Dataset records ::

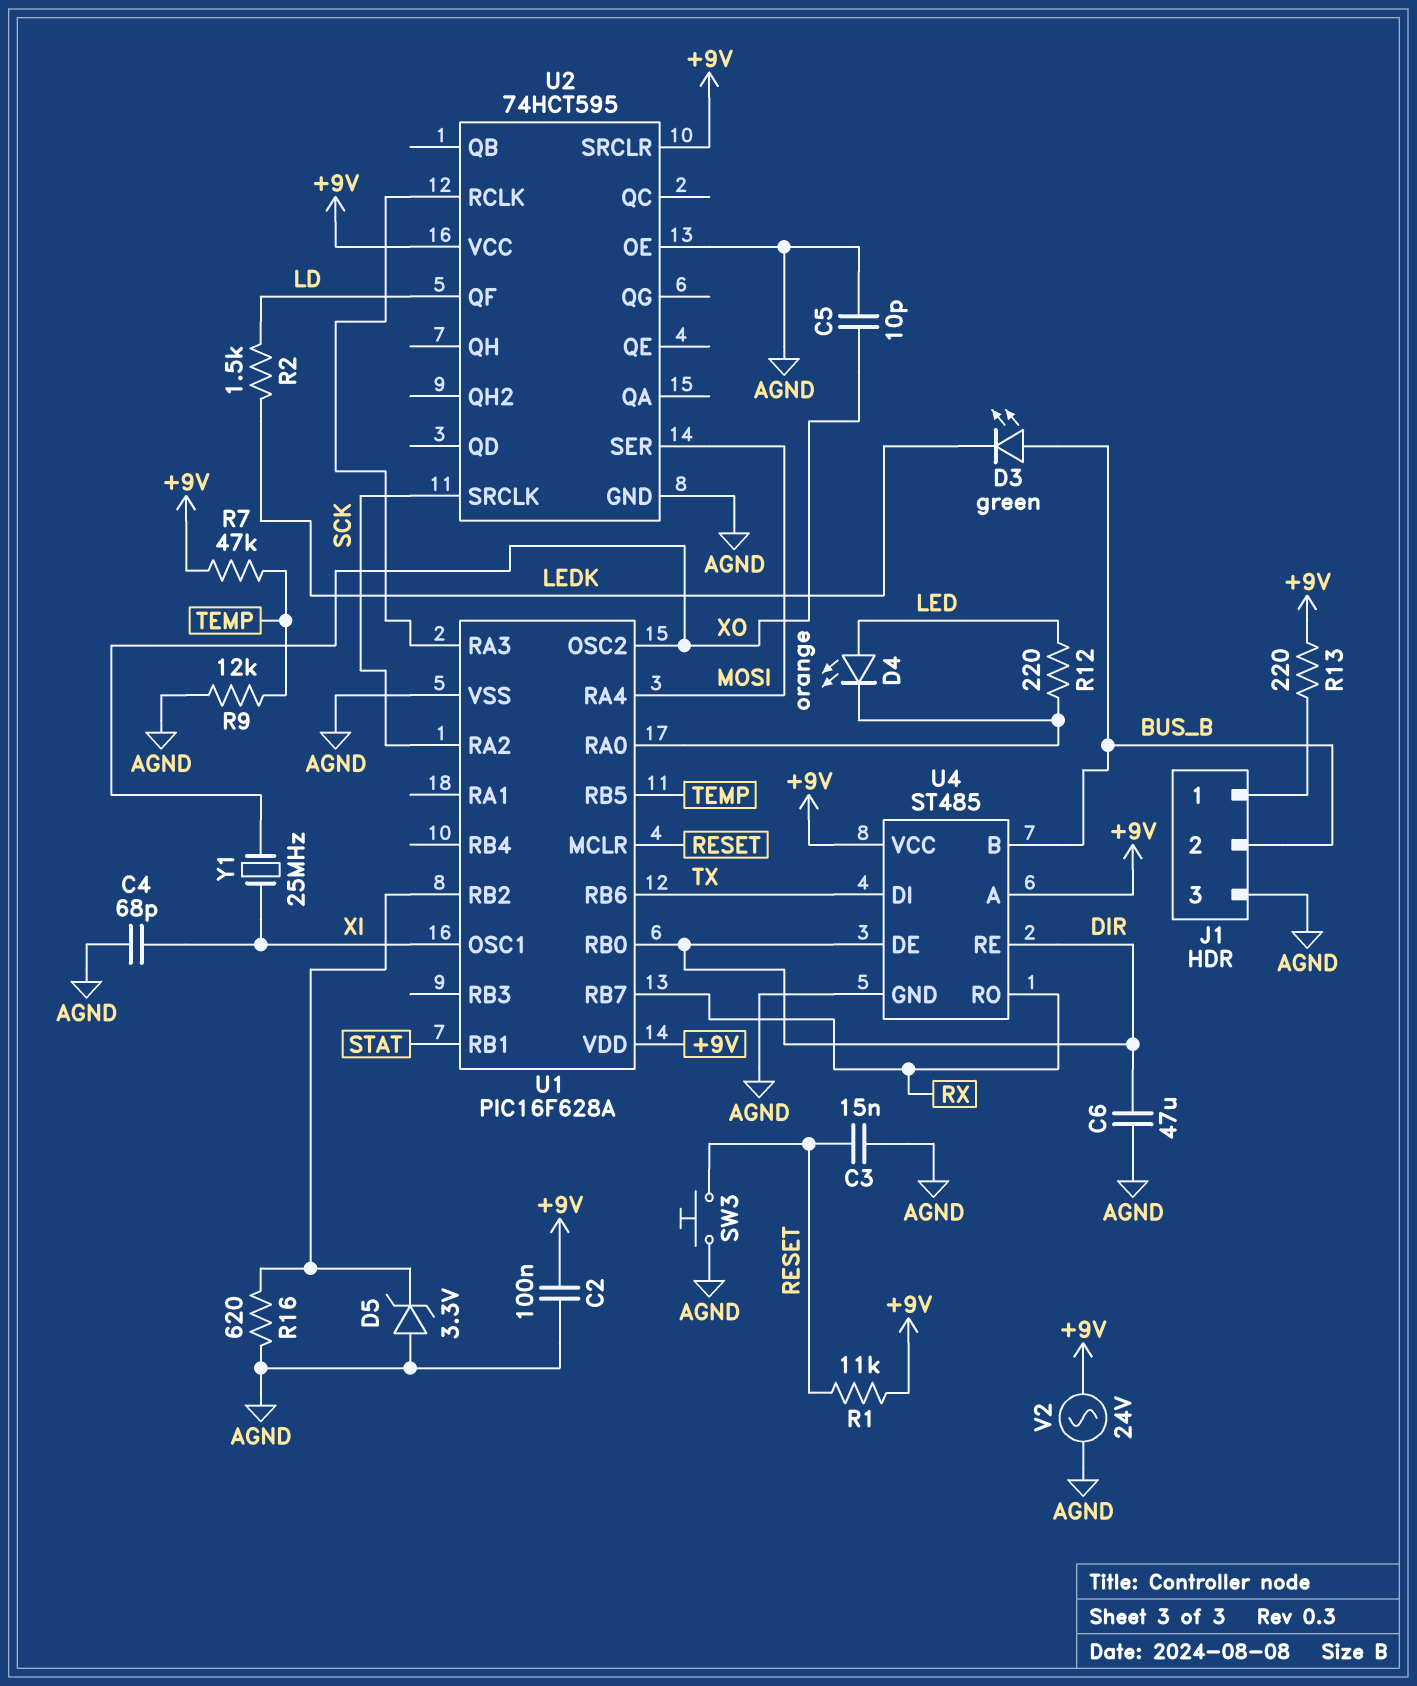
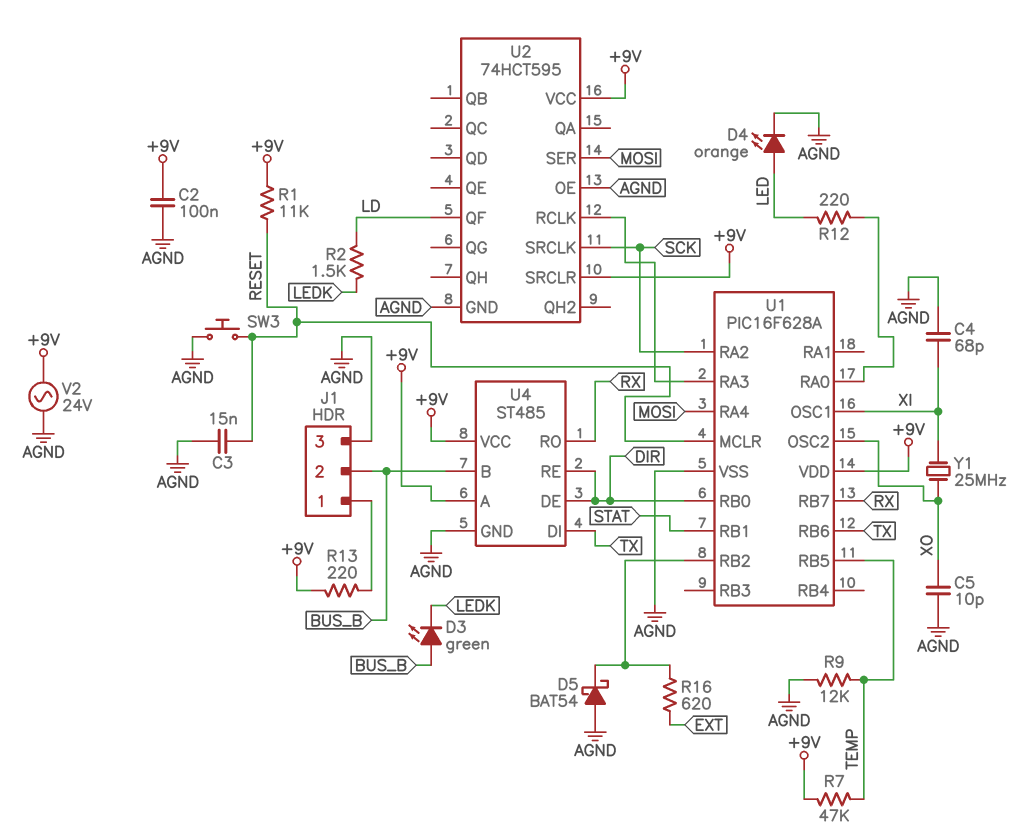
C6: 47uF (AGND, DIR) -> none
D4: LED orange (A LED, K U1/RA0) -> LED orange (A LED, K AGND)
D5: zener 3.3V (A AGND, K U1/RB2) -> schottky BAT54 (A AGND, K U1/RB2)
R16: 620 (AGND, U1/RB2) -> 620 (EXT, U1/RB2)

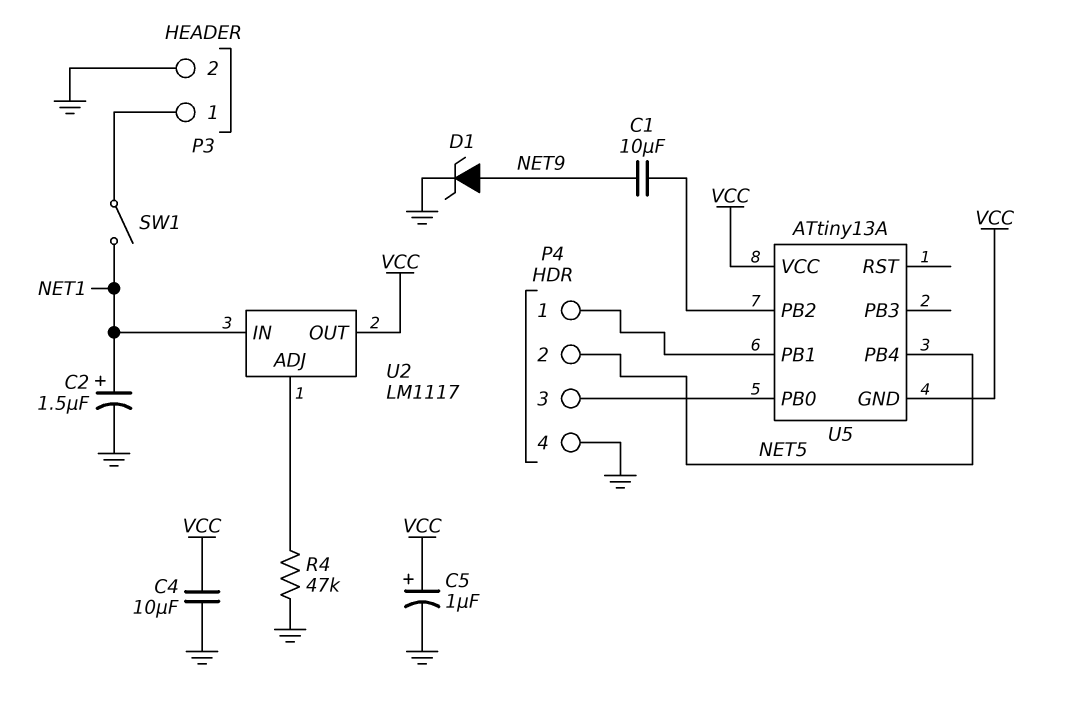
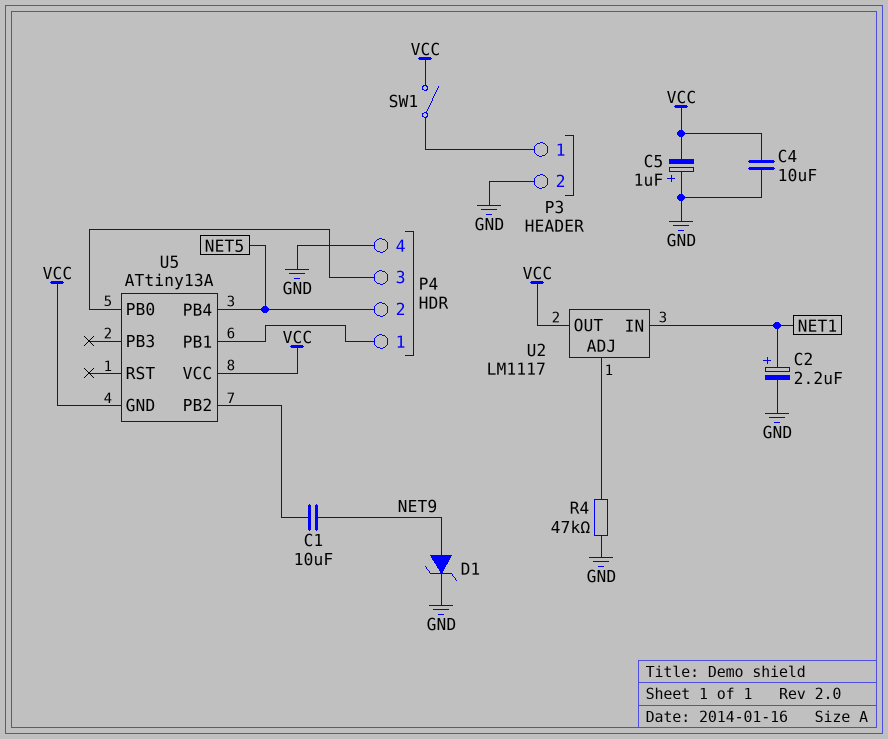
C2: 1.5uF (plus NET1, minus GND) -> 2.2uF (plus NET1, minus GND)
C5: 1uF (plus VCC, minus GND) -> 1uF (plus GND, minus VCC)
SW1: switch (NET1, P3/1) -> switch (P3/1, VCC)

Description of the task ::
The output should consist of every entry above, printed exactly, with the images removed.

Exercise solution ::
C6: 47uF (AGND, DIR) -> none
D4: LED orange (A LED, K U1/RA0) -> LED orange (A LED, K AGND)
D5: zener 3.3V (A AGND, K U1/RB2) -> schottky BAT54 (A AGND, K U1/RB2)
R16: 620 (AGND, U1/RB2) -> 620 (EXT, U1/RB2)

C2: 1.5uF (plus NET1, minus GND) -> 2.2uF (plus NET1, minus GND)
C5: 1uF (plus VCC, minus GND) -> 1uF (plus GND, minus VCC)
SW1: switch (NET1, P3/1) -> switch (P3/1, VCC)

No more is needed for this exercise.